_Task material_
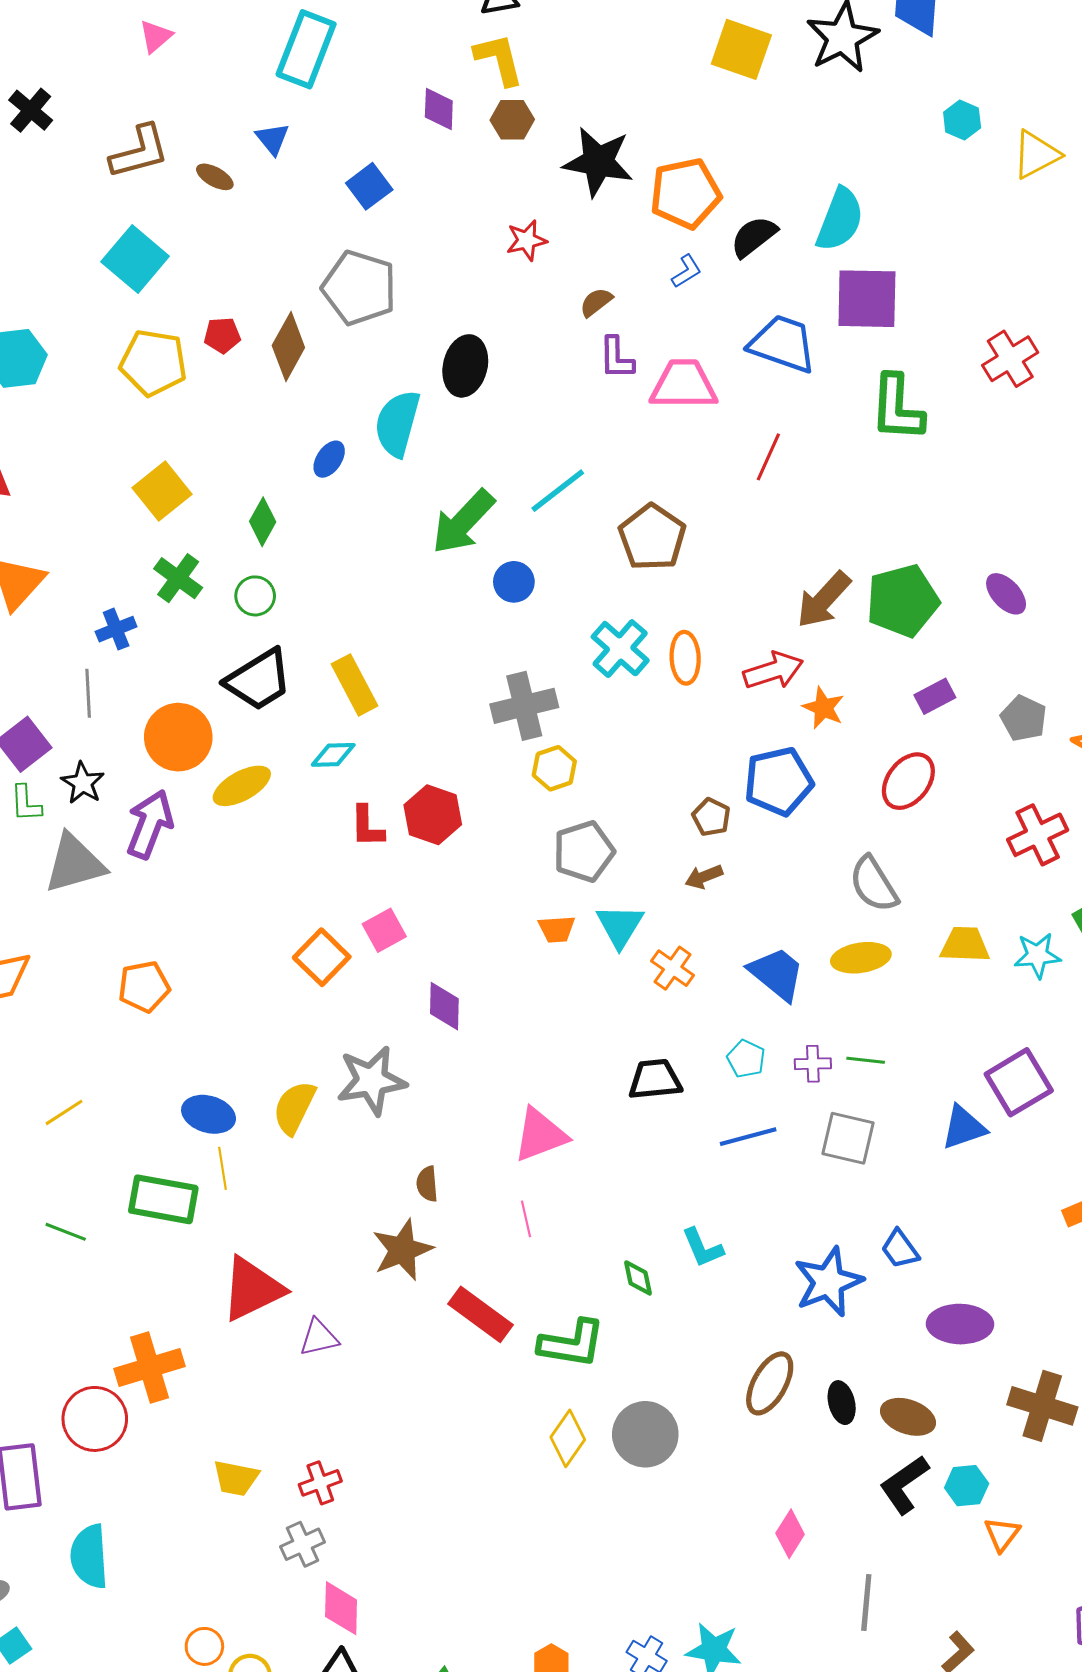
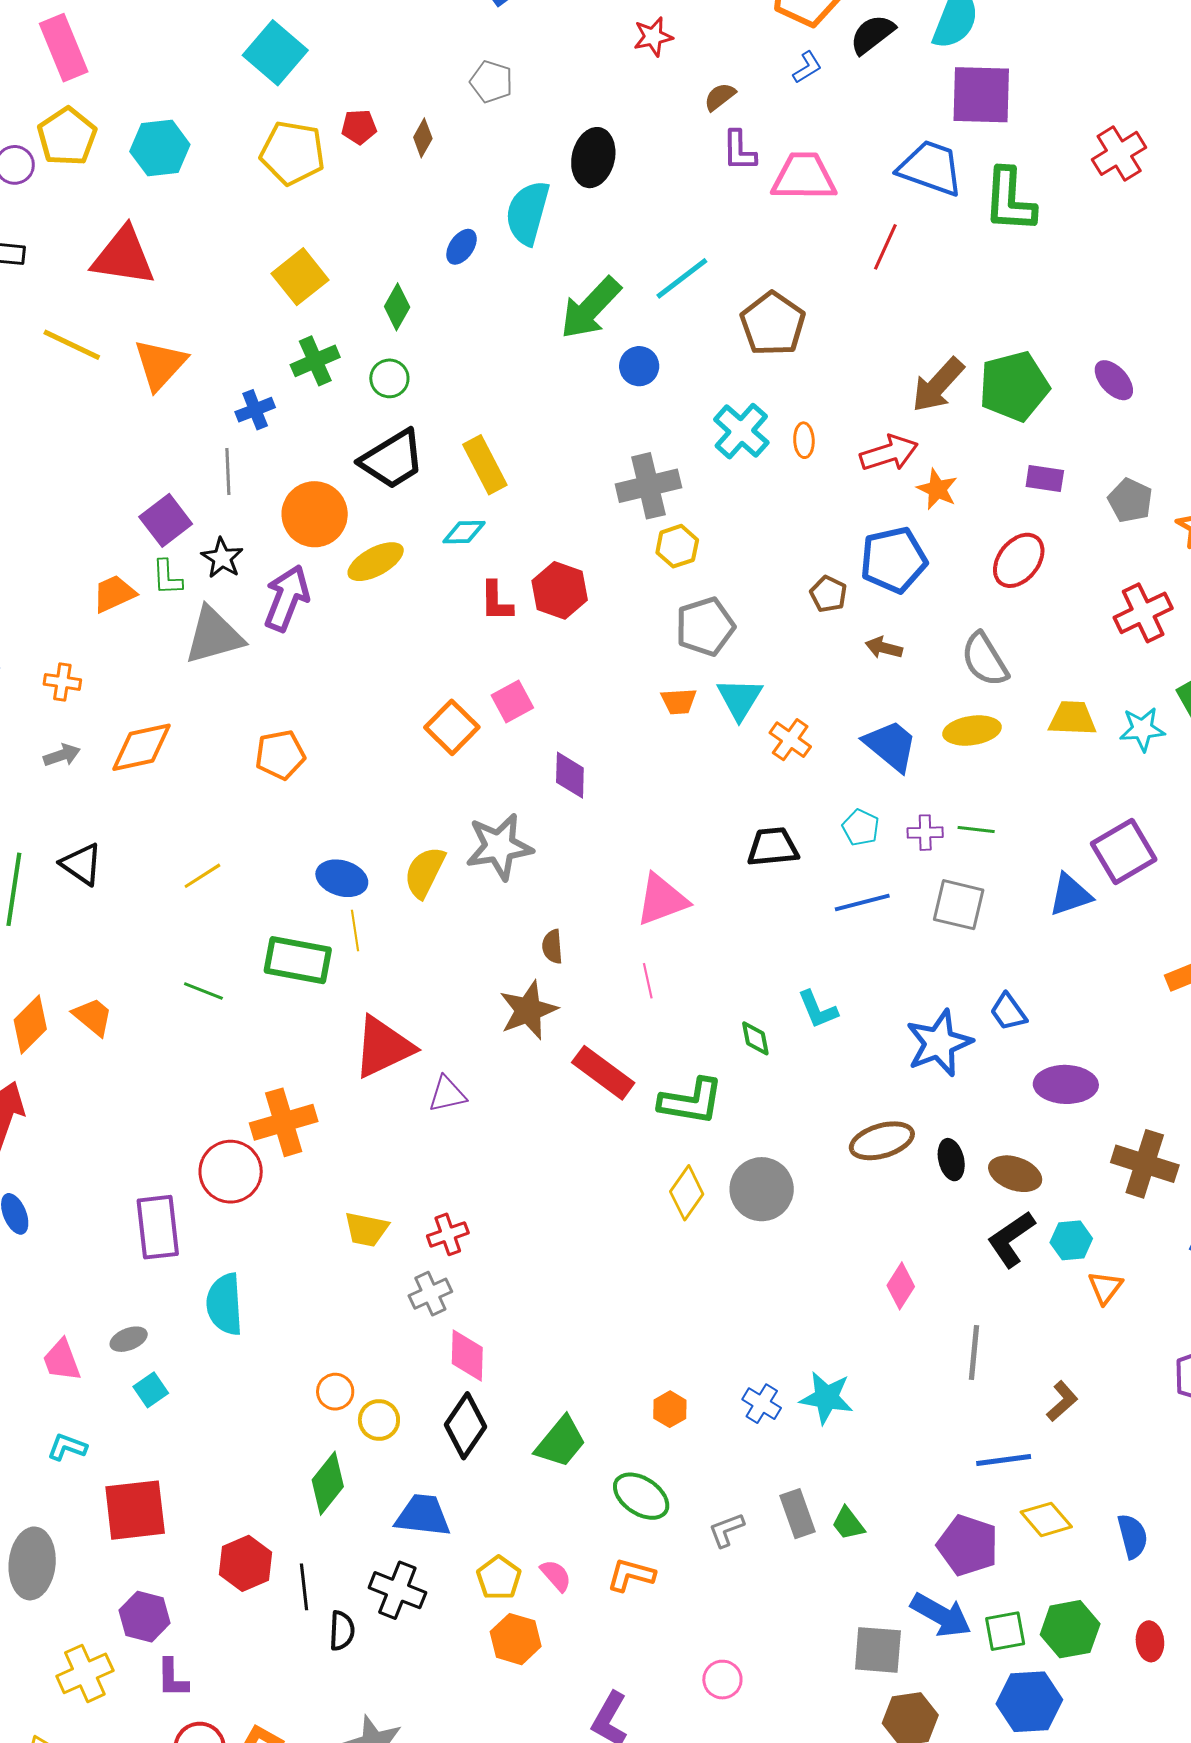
gray pentagon: (359, 288) -> (491, 82), size x0.6
blue trapezoid: (783, 344) -> (931, 168), moved
brown diamond: (288, 346) -> (423, 138), size x0.6
green cross: (178, 578) -> (315, 361), turned 30
orange ellipse: (685, 658) -> (804, 440), size x0.7
purple rectangle: (935, 696) -> (1045, 479), turned 36
brown arrow: (704, 877) -> (884, 648), moved, turned 36
brown ellipse: (770, 1383) -> (882, 1141), turned 44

_What the task asks_
An exact copy of every line above is needed, without the images.

_Result of this task_
gray pentagon: (359, 288) -> (491, 82), size x0.6
blue trapezoid: (783, 344) -> (931, 168), moved
brown diamond: (288, 346) -> (423, 138), size x0.6
green cross: (178, 578) -> (315, 361), turned 30
orange ellipse: (685, 658) -> (804, 440), size x0.7
purple rectangle: (935, 696) -> (1045, 479), turned 36
brown arrow: (704, 877) -> (884, 648), moved, turned 36
brown ellipse: (770, 1383) -> (882, 1141), turned 44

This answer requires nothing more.